**ACTIVITY:**
Every entry below should be reproduced exactly, with all pictures left out.

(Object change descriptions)
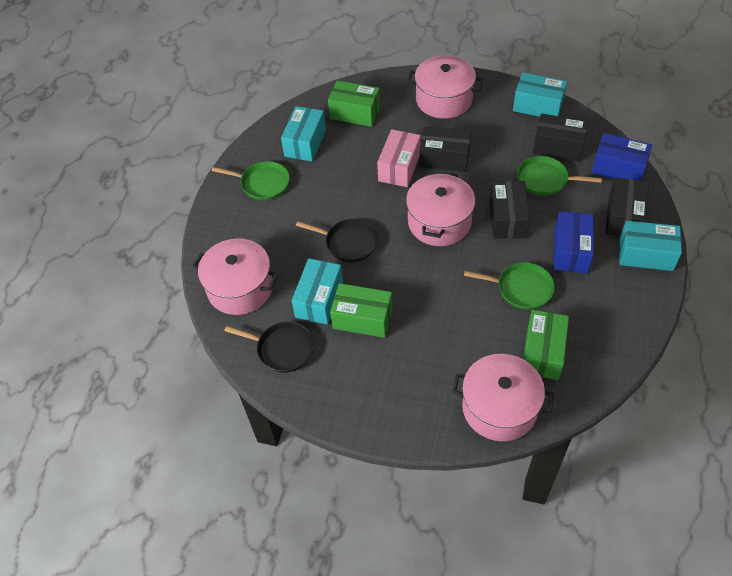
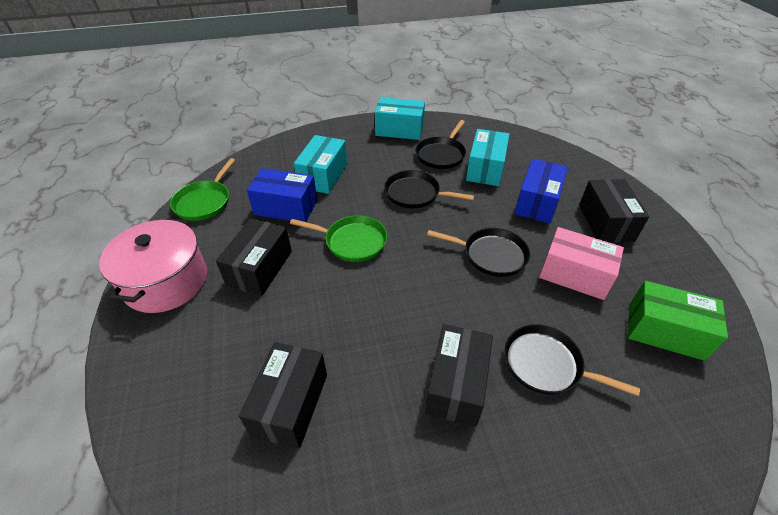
black pan: 2 -> 4
green box: 3 -> 1
green pan: 3 -> 2
pink pot: 4 -> 1
turquoise box: 4 -> 3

**RESPONSE BELOW:**
black pan: 2 -> 4
green box: 3 -> 1
green pan: 3 -> 2
pink pot: 4 -> 1
turquoise box: 4 -> 3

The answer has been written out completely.